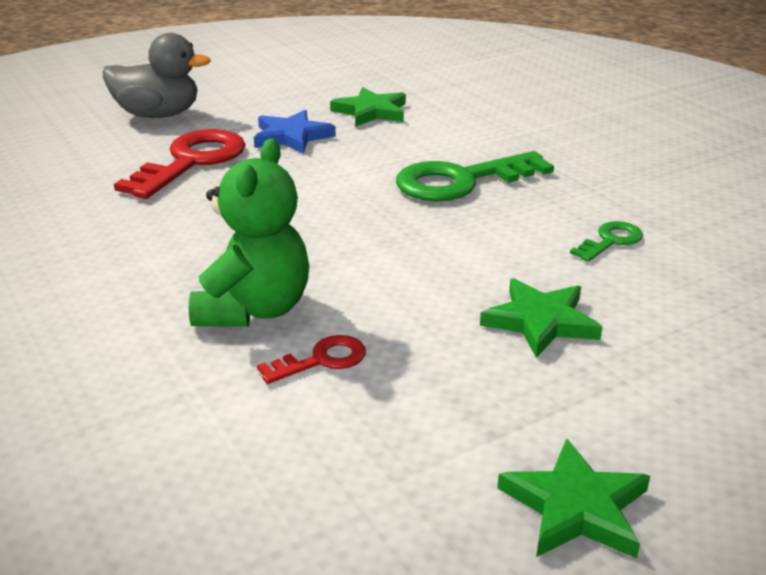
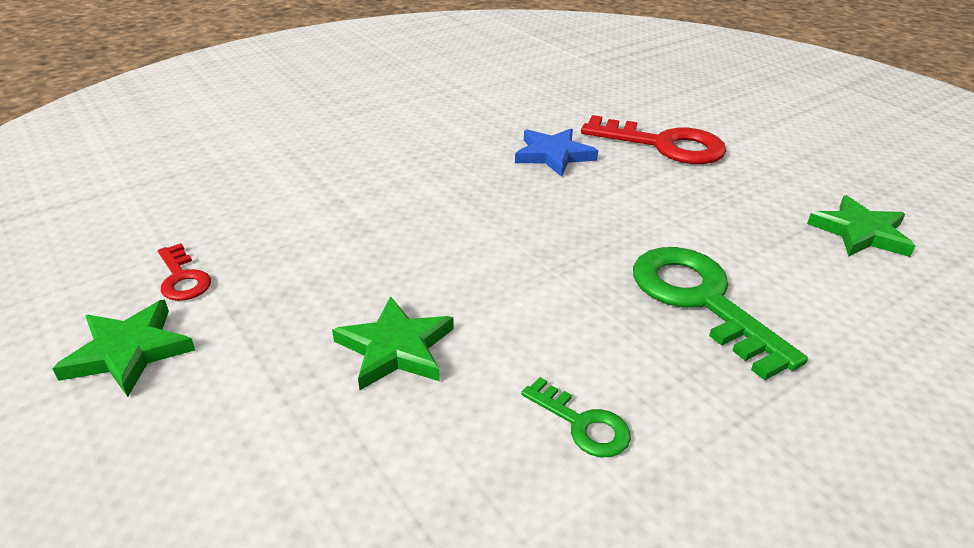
camera: 85 degrees right, 5 degrees up
(158, 115) = (753, 120): grey duck -> none
(254, 309) = (419, 194): green teddy bear -> none
(292, 137) = (751, 188): blue star -> blue star (553, 155)
(322, 360) = (347, 227): red key -> red key (182, 278)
*-*-*
*Work request:* Pull each line containing the word "none" out of the data above.

*Finished task:*
(158, 115) = (753, 120): grey duck -> none
(254, 309) = (419, 194): green teddy bear -> none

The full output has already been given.